Image sets with object changes
========================================

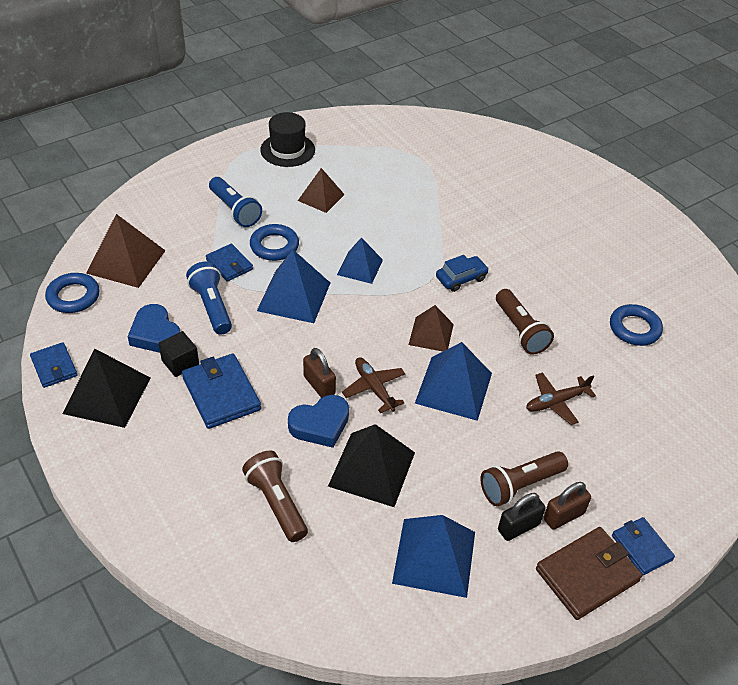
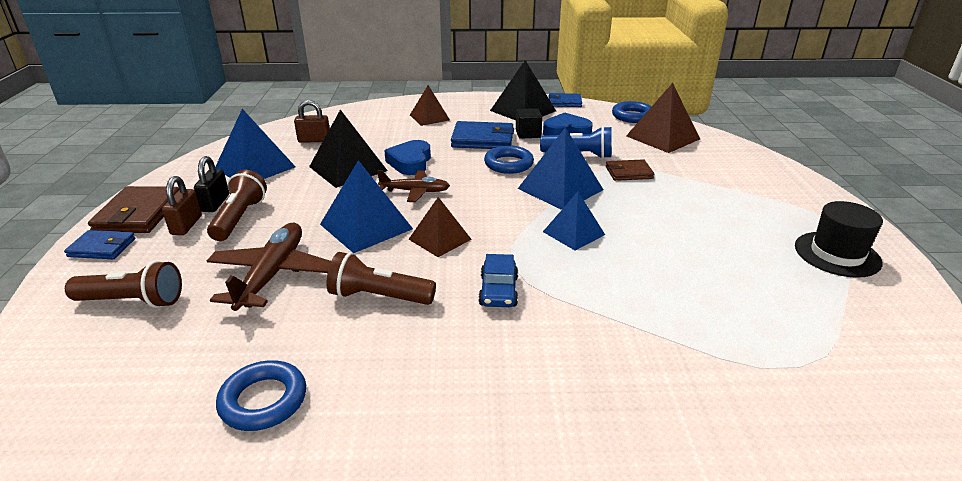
camera: 125 degrees right, 15 degrees down
(229, 264) = (628, 173): blue wallet -> brown wallet
(235, 210) = (715, 193): blue flashlight -> none
(274, 246) = (642, 198): blue ring -> blue ring (508, 164)
(276, 503) = (372, 135): brown flashlight -> brown flashlight (133, 301)
(319, 385) = (447, 172): brown padlock -> brown padlock (314, 140)
(321, 197) = (718, 247): brown pyramid -> brown pyramid (429, 117)
(556, 402) = (272, 275): brown plane -> brown plane, size x1.59

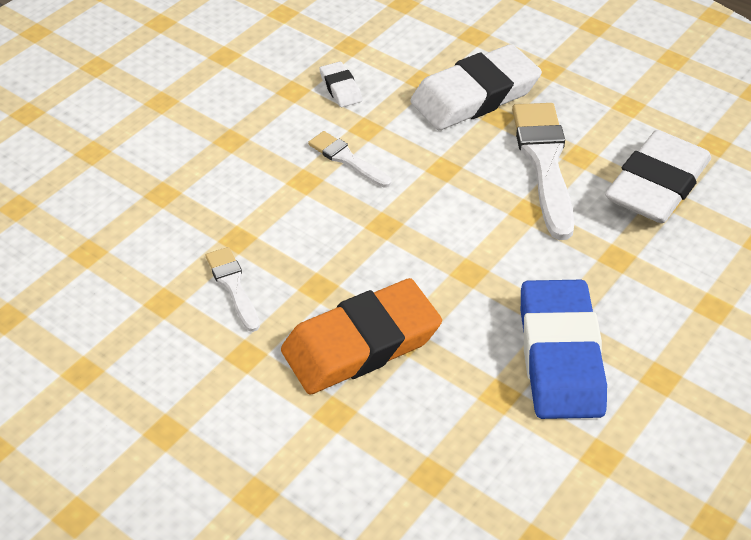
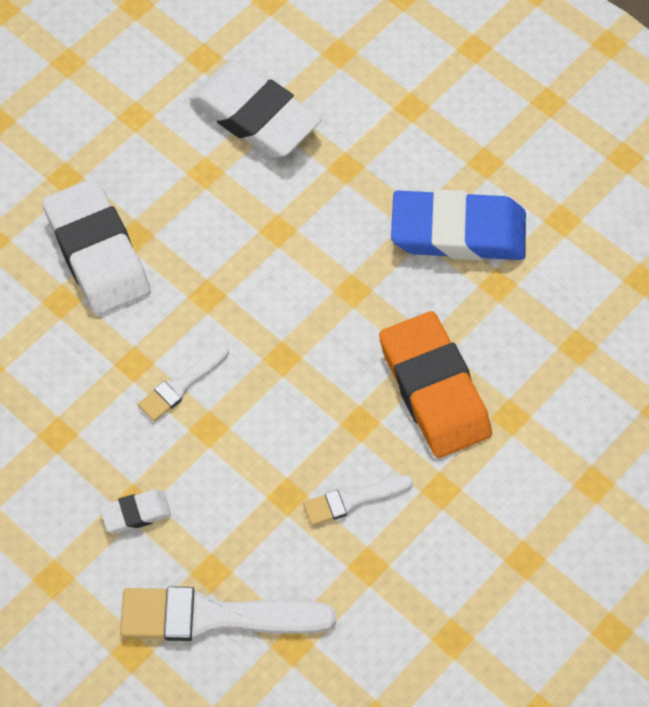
camera: 85 degrees left, 15 degrees up
(340, 88) = (62, 384): white eraser -> white eraser (136, 513)
(544, 162) = (211, 204): white brush -> white brush (214, 616)

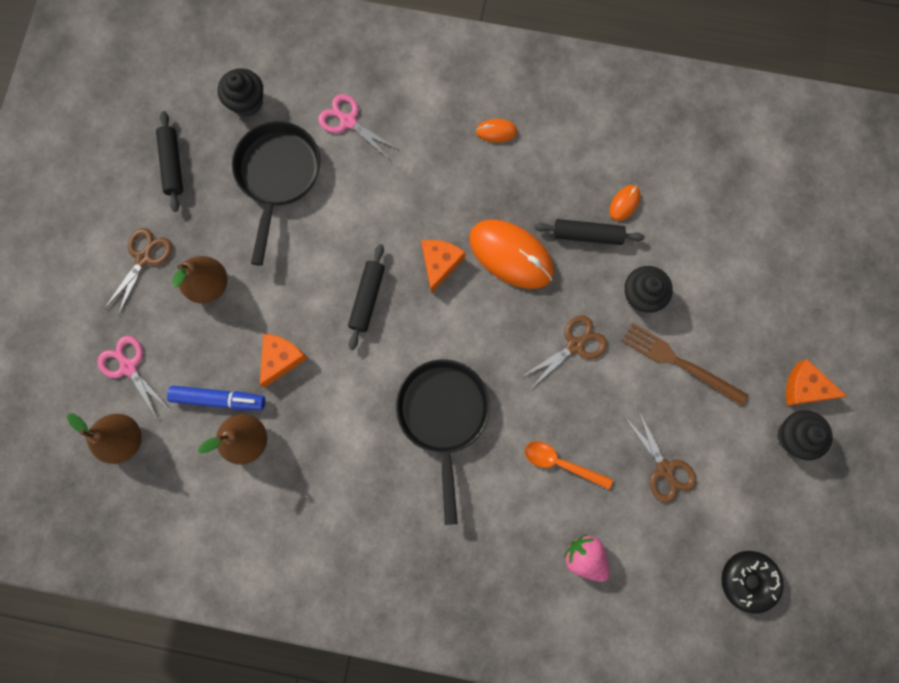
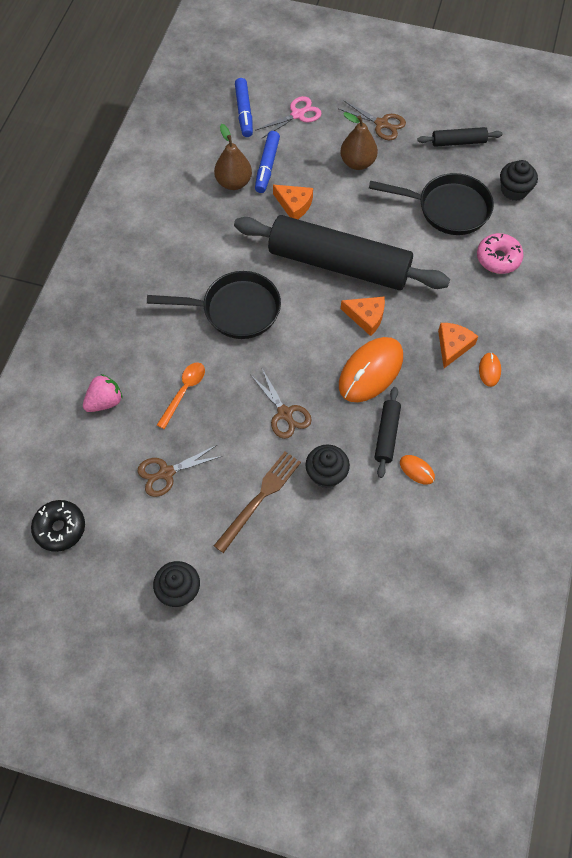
camera: 95 degrees right, 15 degrees down
(125, 439) = (244, 112): brown pear -> blue marker
(347, 121) = (498, 258): pink scissors -> pink donut
(367, 298) = (339, 264): black rolling pin -> black rolling pin, size x2.41
(805, 387) = (223, 609): orange cheese -> orange cheese (453, 346)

========================================

**EXERCISE**. Copy every line of the records above that holds the word "size".

**ANSWER FOR THIS EXERCISE**.
(556, 402) = (272, 275): brown plane -> brown plane, size x1.59
(367, 298) = (339, 264): black rolling pin -> black rolling pin, size x2.41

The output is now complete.